ASSIGNMENT: Scan the entries below for the word "cylinder" and copy every line in which it occurs.
----
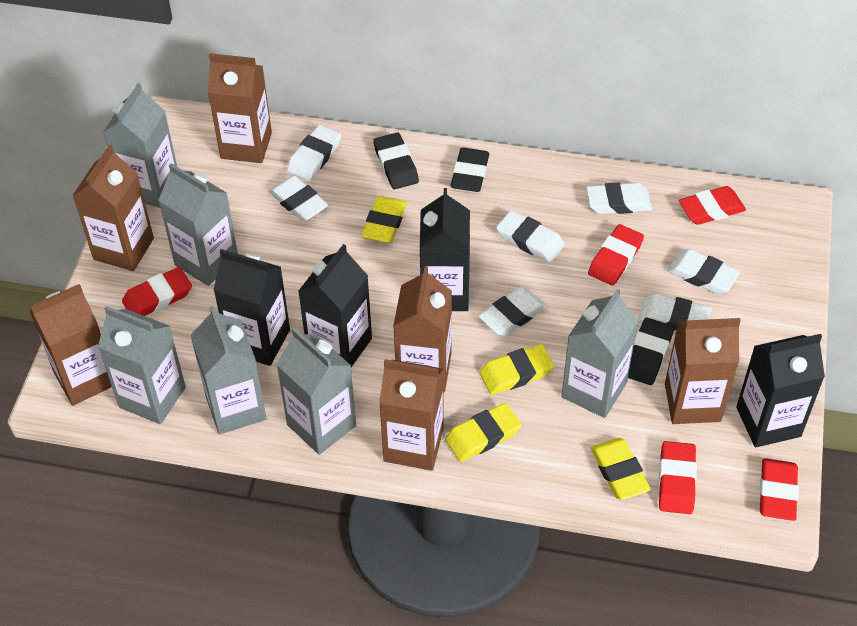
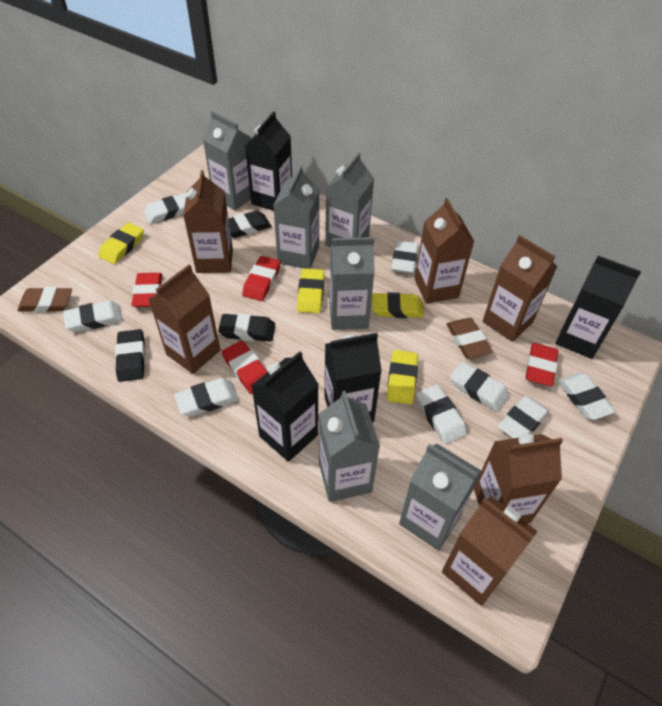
brown eraser: 0 -> 2
red eraser: 5 -> 4
white eraser: 7 -> 8

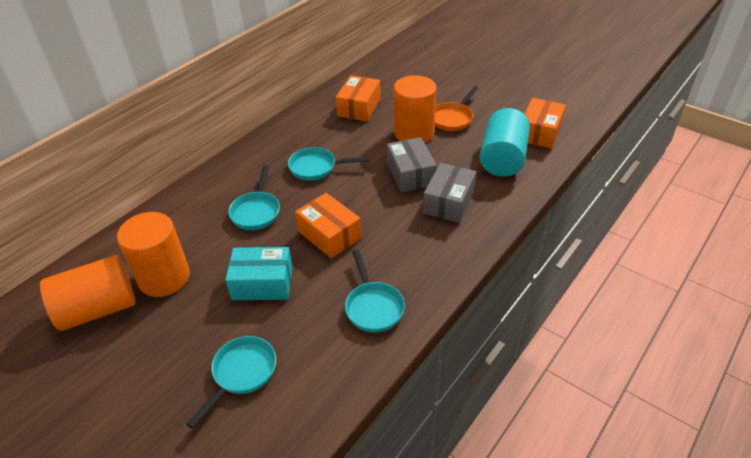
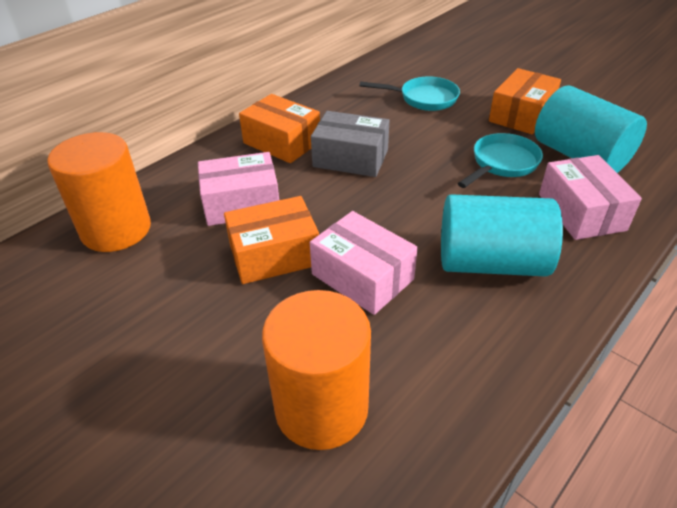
grey box: 2 -> 1
orange cylinder: 3 -> 2
orange pan: 1 -> 0
pink box: 0 -> 3
turquoise box: 1 -> 0
turquoise cylinder: 1 -> 2
turquoise pan: 4 -> 2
----
OUTPUT FOR THIS TASK:
orange cylinder: 3 -> 2
turquoise cylinder: 1 -> 2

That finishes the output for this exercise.